• _TASK DIRECTIONS_
All of the listing should be output exactly, apart from the pictures.

• _TASK INPUTS_
◆ ◆ ◆ ◆
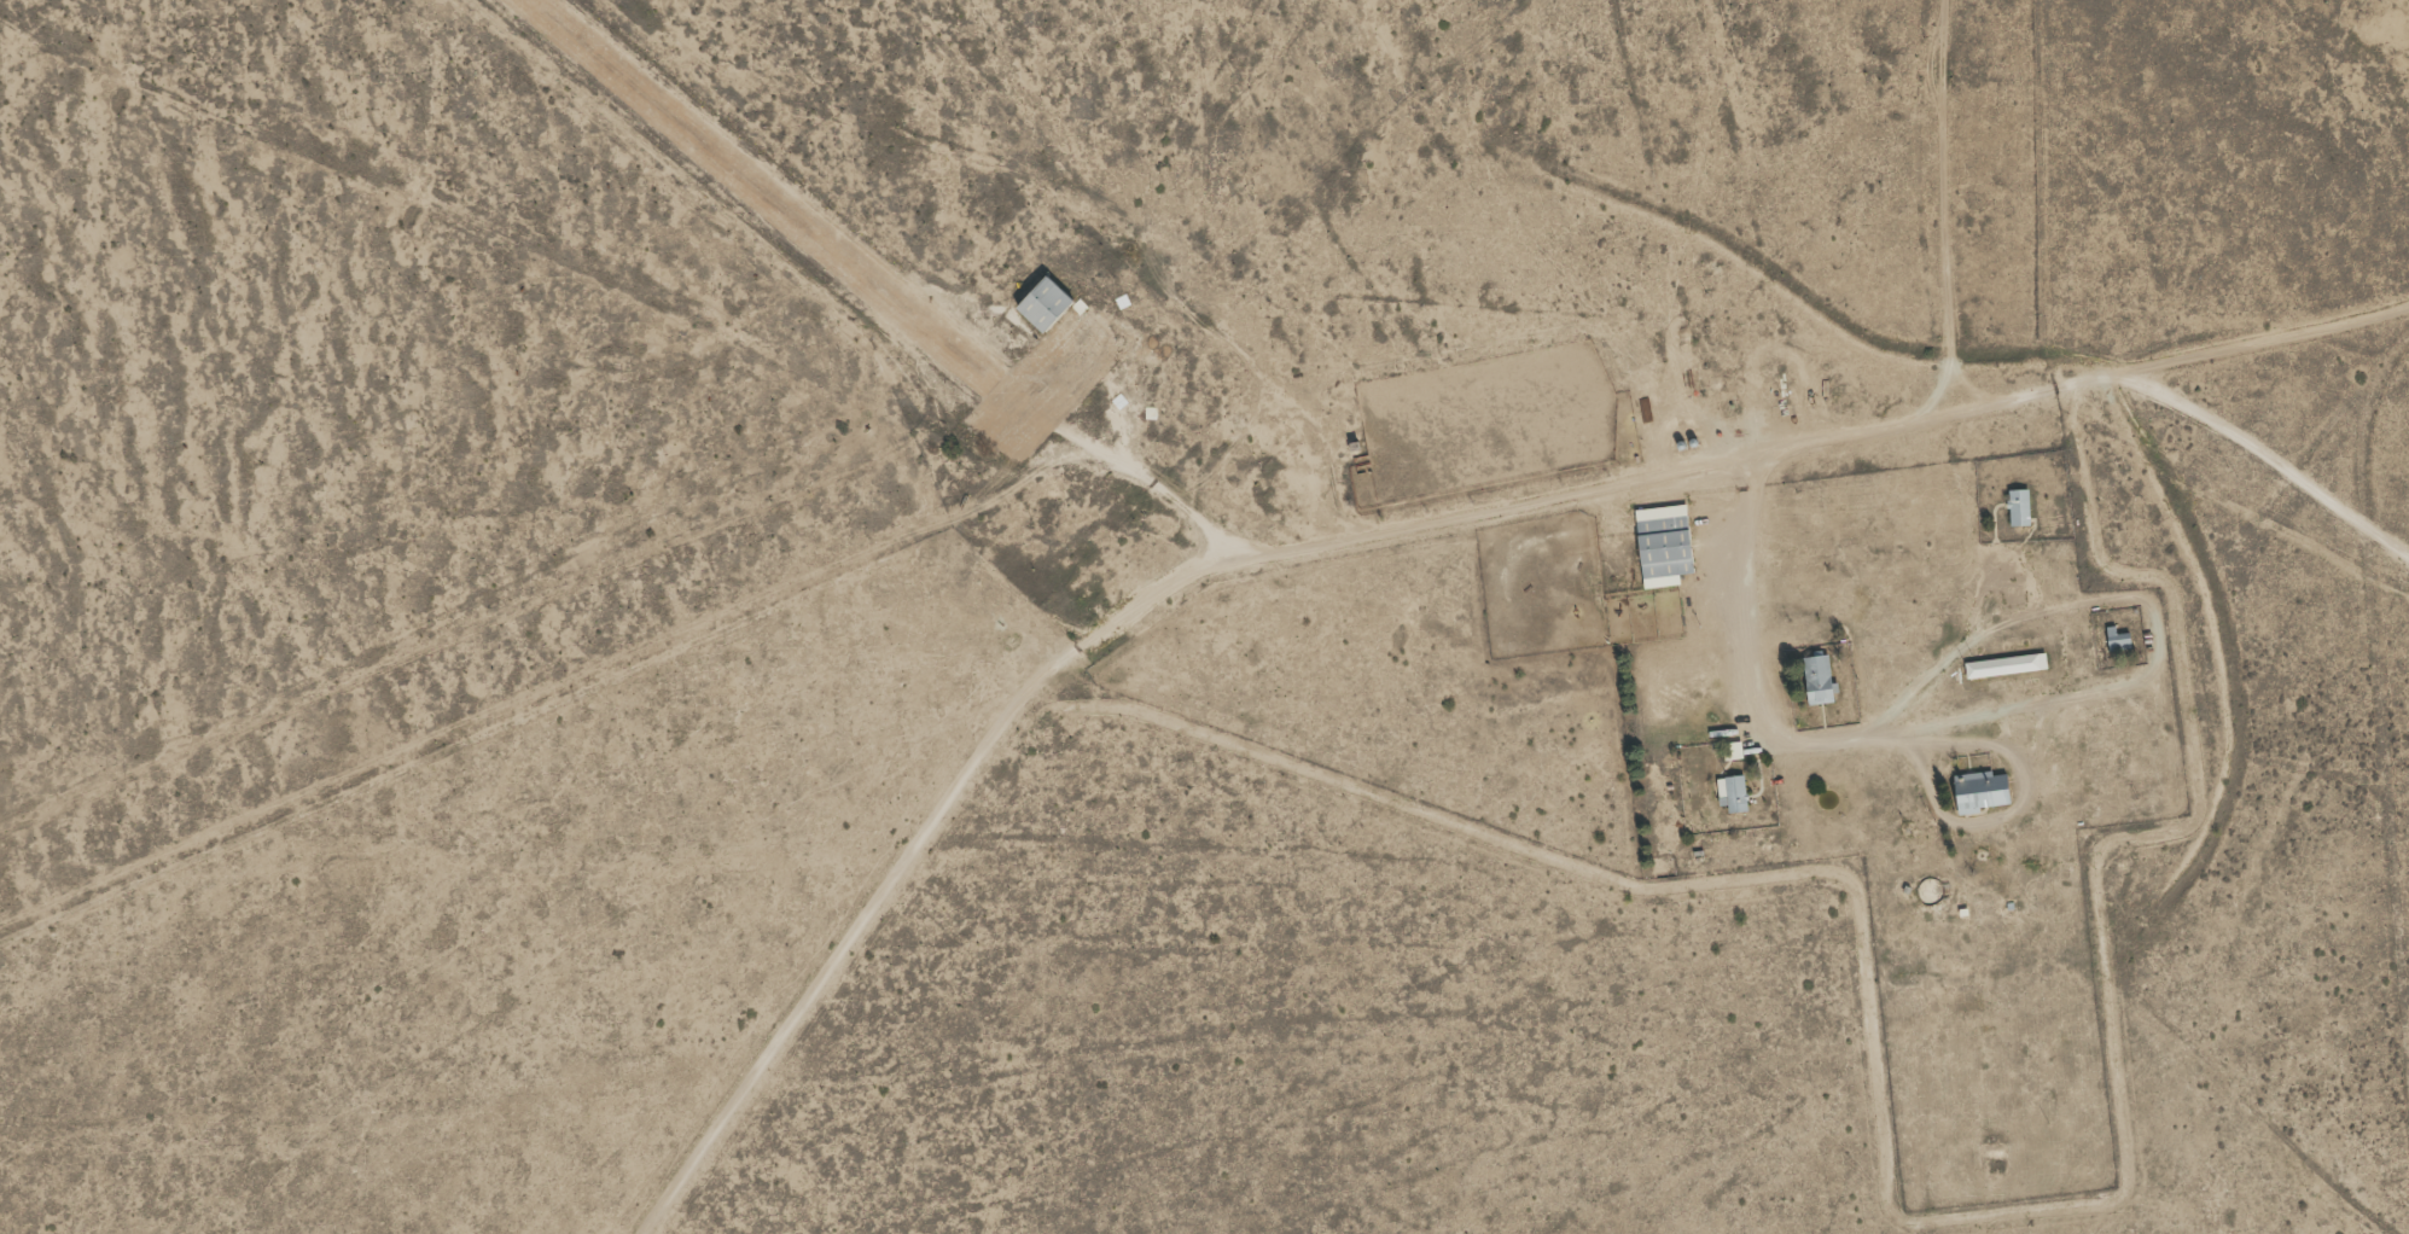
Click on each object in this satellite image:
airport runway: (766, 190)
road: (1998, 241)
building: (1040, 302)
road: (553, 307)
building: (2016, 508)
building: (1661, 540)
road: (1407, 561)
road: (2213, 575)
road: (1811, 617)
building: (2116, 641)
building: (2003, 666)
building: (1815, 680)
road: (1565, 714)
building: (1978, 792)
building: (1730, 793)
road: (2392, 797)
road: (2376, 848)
◆ ◆ ◆ ◆
• _OUTPUT FOR THIS EXERCISE_
Click on each object in this satellite image:
airport runway: (766, 190)
road: (1998, 241)
building: (1040, 302)
road: (553, 307)
building: (2016, 508)
building: (1661, 540)
road: (1407, 561)
road: (2213, 575)
road: (1811, 617)
building: (2116, 641)
building: (2003, 666)
building: (1815, 680)
road: (1565, 714)
building: (1978, 792)
building: (1730, 793)
road: (2392, 797)
road: (2376, 848)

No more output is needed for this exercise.